## Required work
Would you please copy each line of the listing that mentions "moved"?

===============

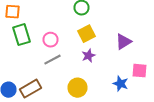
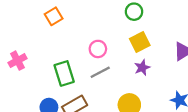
orange square: (12, 12) -> (54, 16), turned -35
green rectangle: (22, 35) -> (64, 73), moved

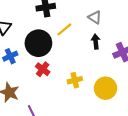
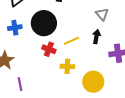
yellow line: (64, 29) -> (71, 41), moved
red cross: (43, 69) -> (49, 49), moved, turned -32

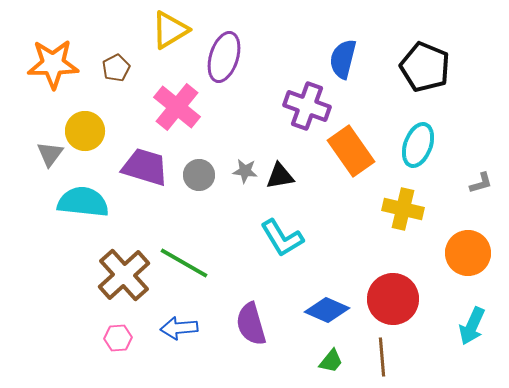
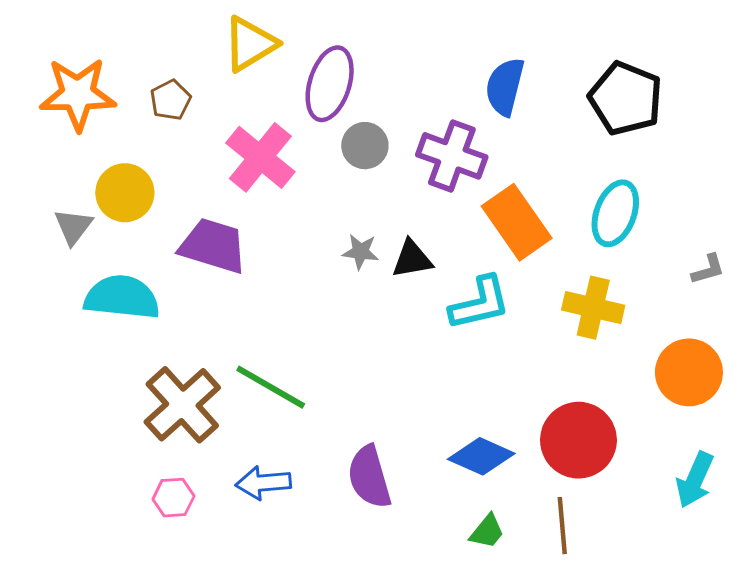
gray circle: (199, 175) -> (365, 146), moved
cyan L-shape: (282, 238) -> (480, 303), moved, turned -72

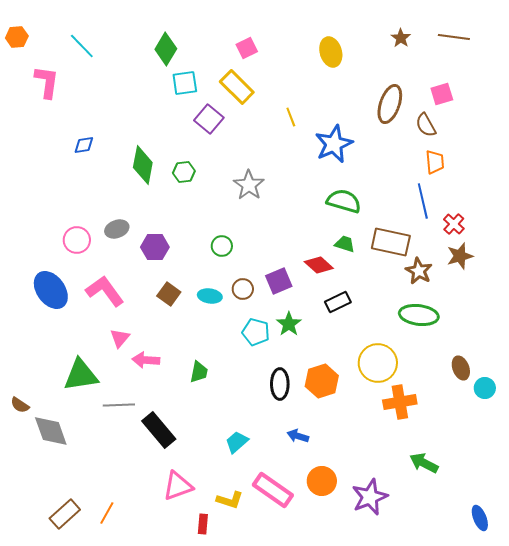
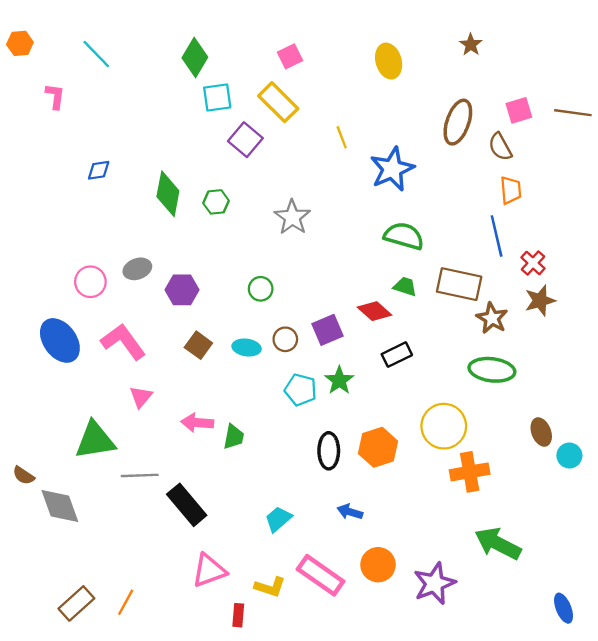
brown line: (454, 37) -> (573, 113), moved
pink L-shape: (47, 82) -> (55, 96), size x0.7
pink arrow: (146, 360) -> (197, 423), moved
green arrow: (424, 463) -> (498, 544), size x1.4

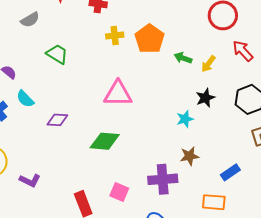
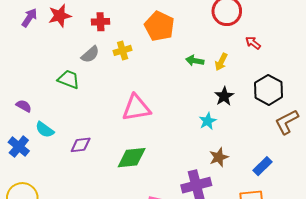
gray semicircle: (30, 20) -> (90, 54), moved
orange pentagon: (150, 39) -> (159, 26), moved
red arrow: (243, 51) -> (253, 43), size x0.7

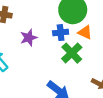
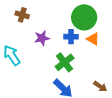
green cross: (72, 53) -> (65, 62), moved

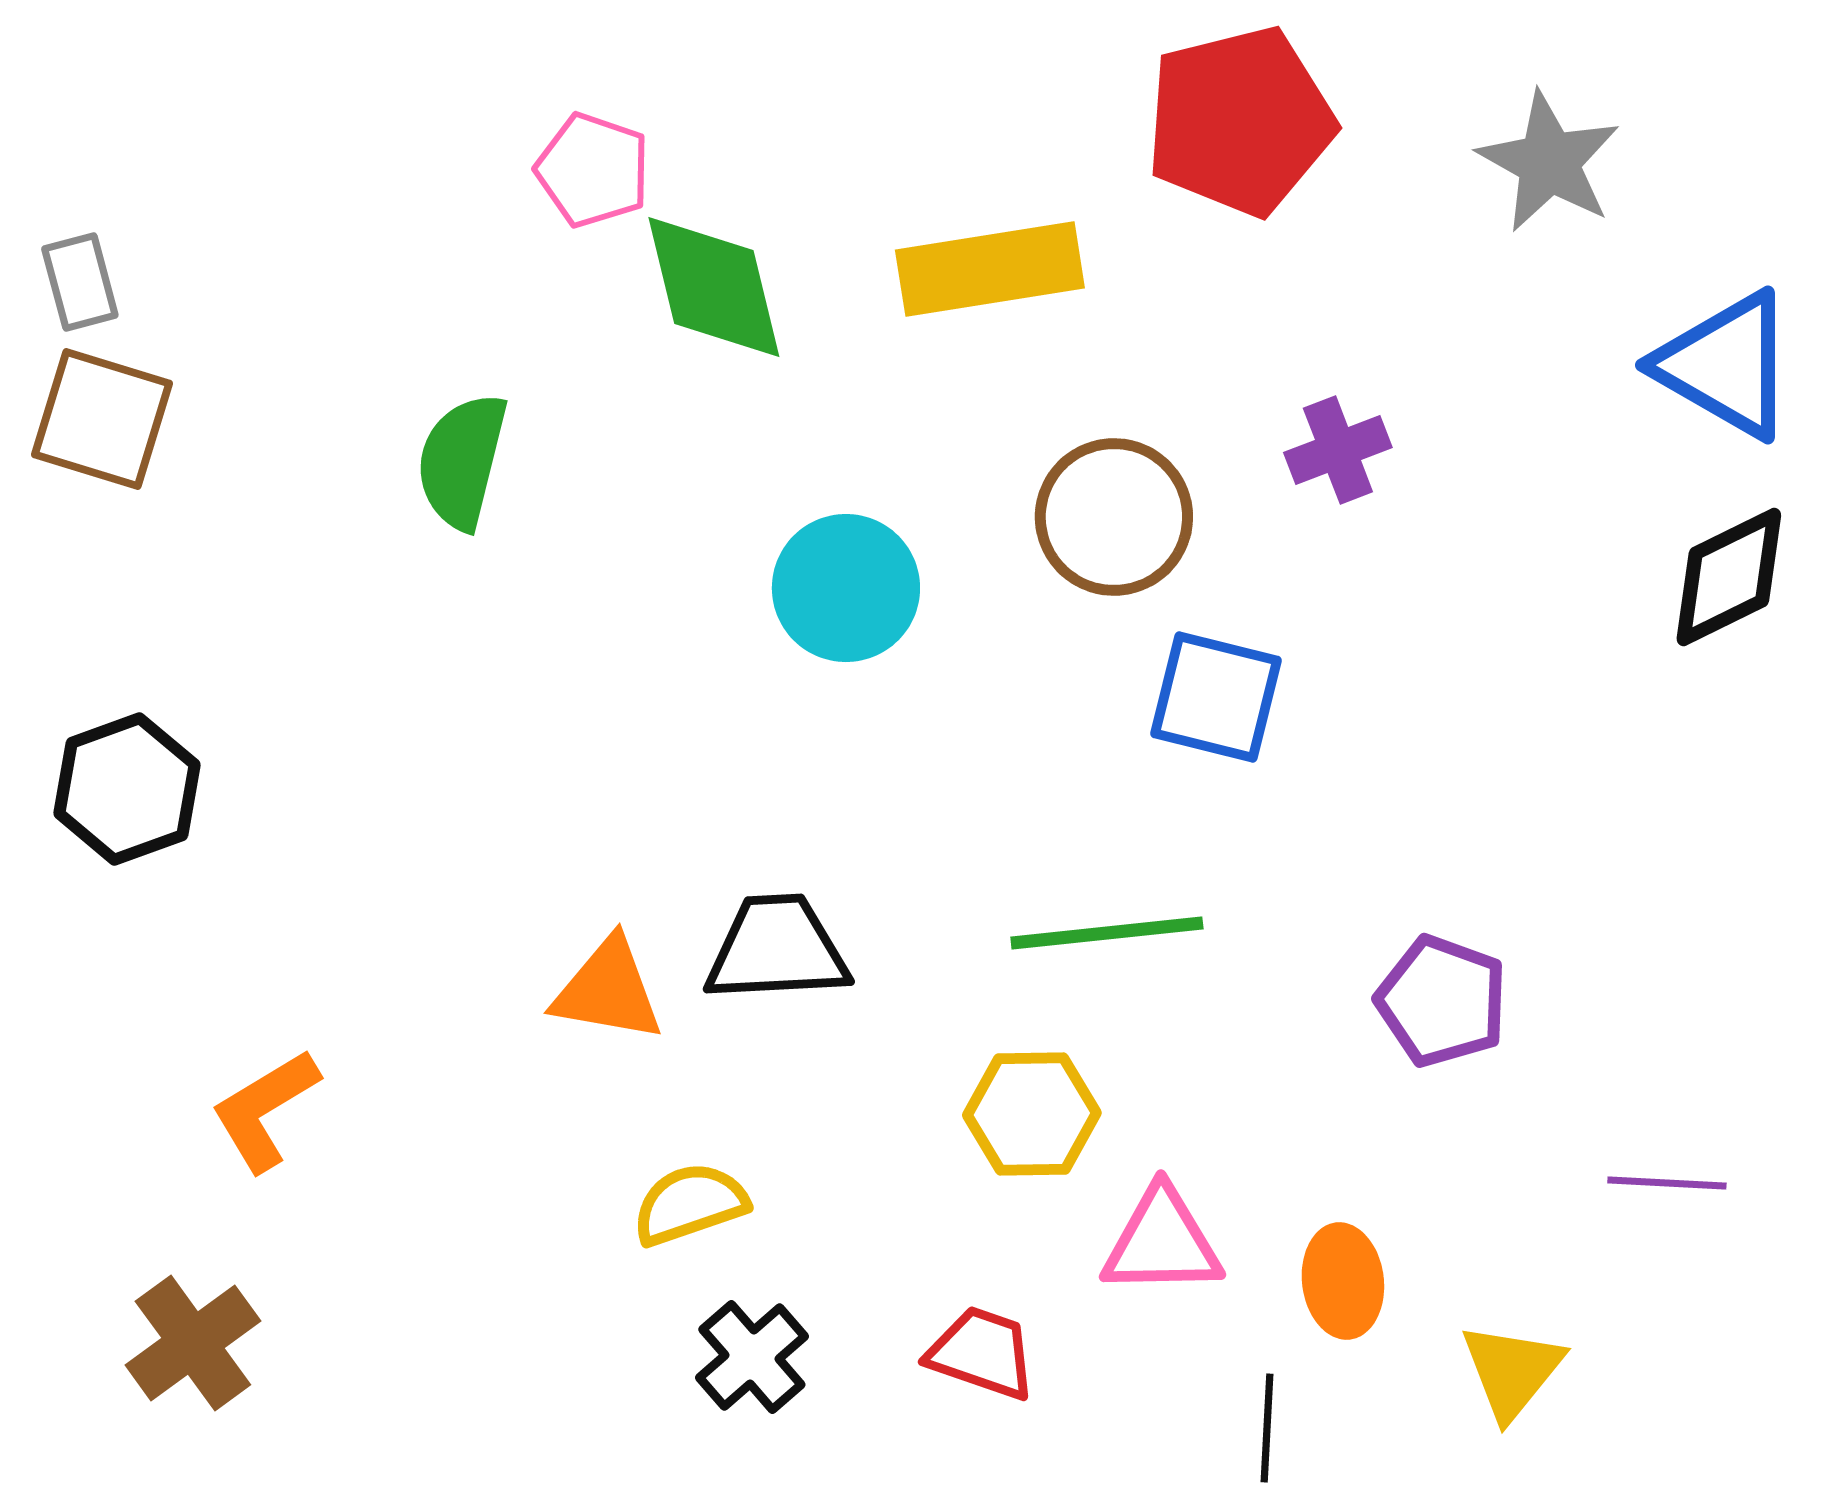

===============

## Problem solution
green rectangle: (22, 35) -> (64, 73), moved
yellow line: (64, 29) -> (71, 41), moved
red cross: (43, 69) -> (49, 49), moved, turned -32
gray circle: (199, 175) -> (365, 146), moved
cyan L-shape: (282, 238) -> (480, 303), moved, turned -72
brown line: (454, 37) -> (573, 113), moved
pink arrow: (146, 360) -> (197, 423), moved
gray semicircle: (30, 20) -> (90, 54), moved
orange pentagon: (150, 39) -> (159, 26), moved
green cross: (72, 53) -> (65, 62), moved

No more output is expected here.